* Your task: Search term "none": work out how many lines of the data below contain it, and answer with that number alone.

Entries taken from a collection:
↓
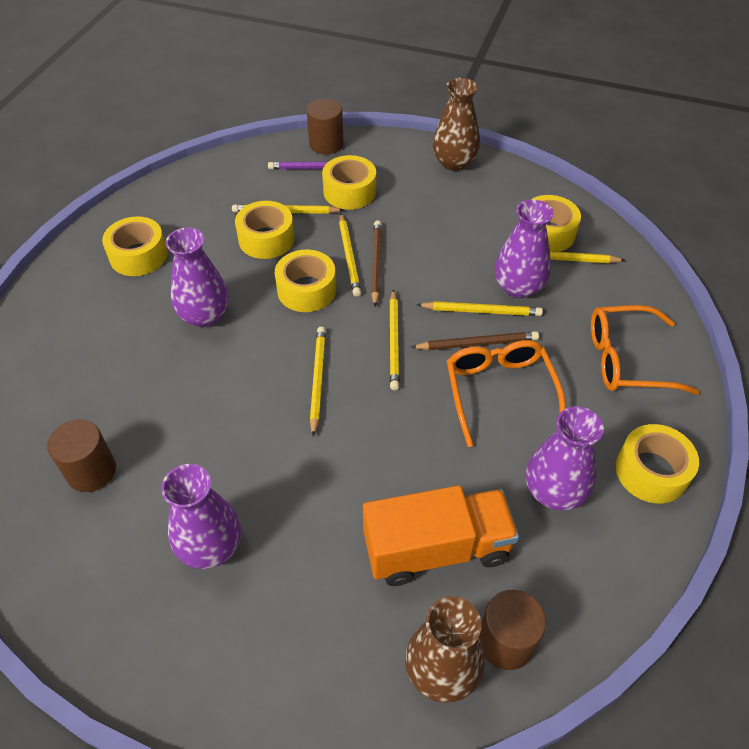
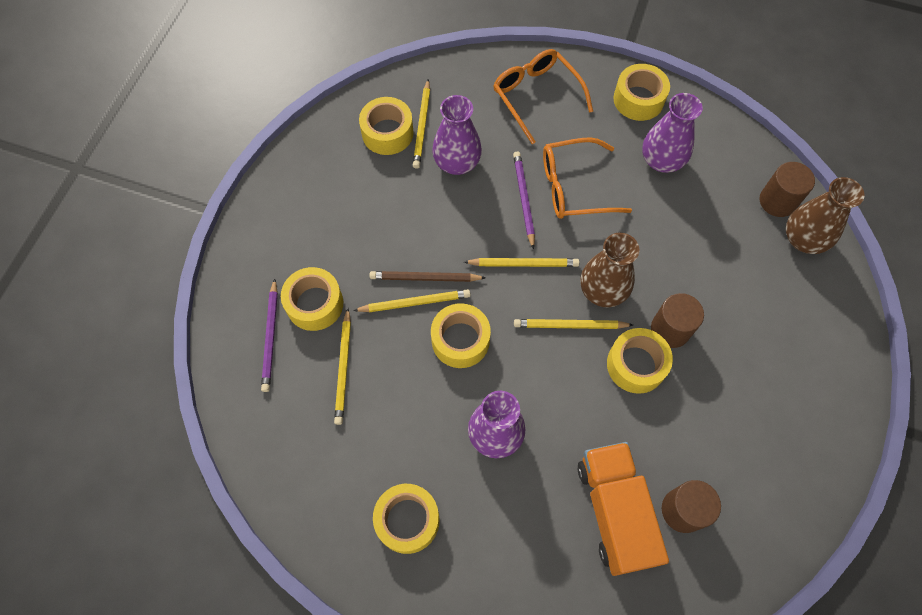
camera: 90 degrees left, 15 degrees up
(210, 546) = (739, 397): purple vase -> none
(266, 239) = (386, 384): yellow tape -> yellow tape (636, 365)
(326, 144) = (227, 331): brown cylinder -> brown cylinder (670, 329)
(436, 548) = (717, 239): orange truck -> orange truck (614, 512)
(454, 162) = (275, 202): brown vase -> brown vase (602, 290)
(477, 343) = (523, 199): brown pencil -> purple pencil
(481, 311) = (486, 193): yellow pencil -> none
(627, 360) = (536, 96): orange glasses -> orange glasses turned 150 degrees clockwise

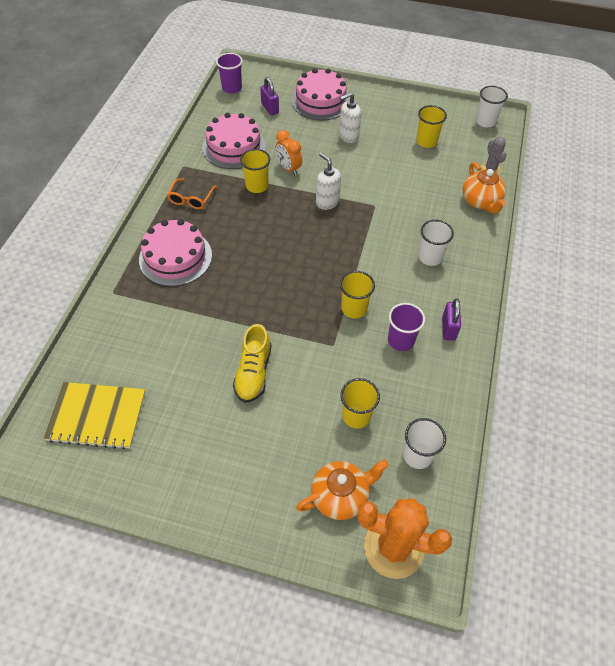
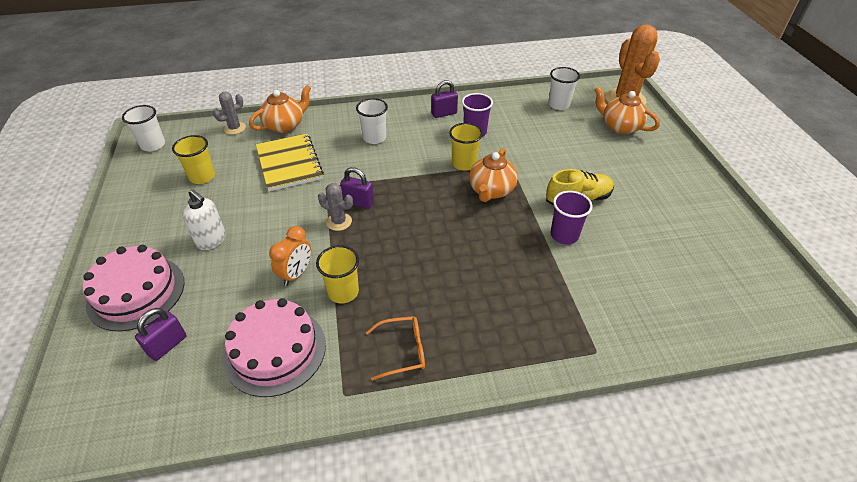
camera: 115 degrees left, 10 degrees down
(97, 416) = (720, 281): yellow notebook -> yellow notebook (289, 163)
(175, 257) = (504, 317): pink cake -> none
(232, 88) = (116, 425): purple cup -> purple cup (564, 235)
(305, 311) = (491, 191): none -> orange teapot
(327, 202) = (339, 222): white soap dispenser -> grey cactus
(343, 219) = (358, 202): none -> purple padlock
(356, 416) = (558, 136): yellow cup -> none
↑
* Task response: 6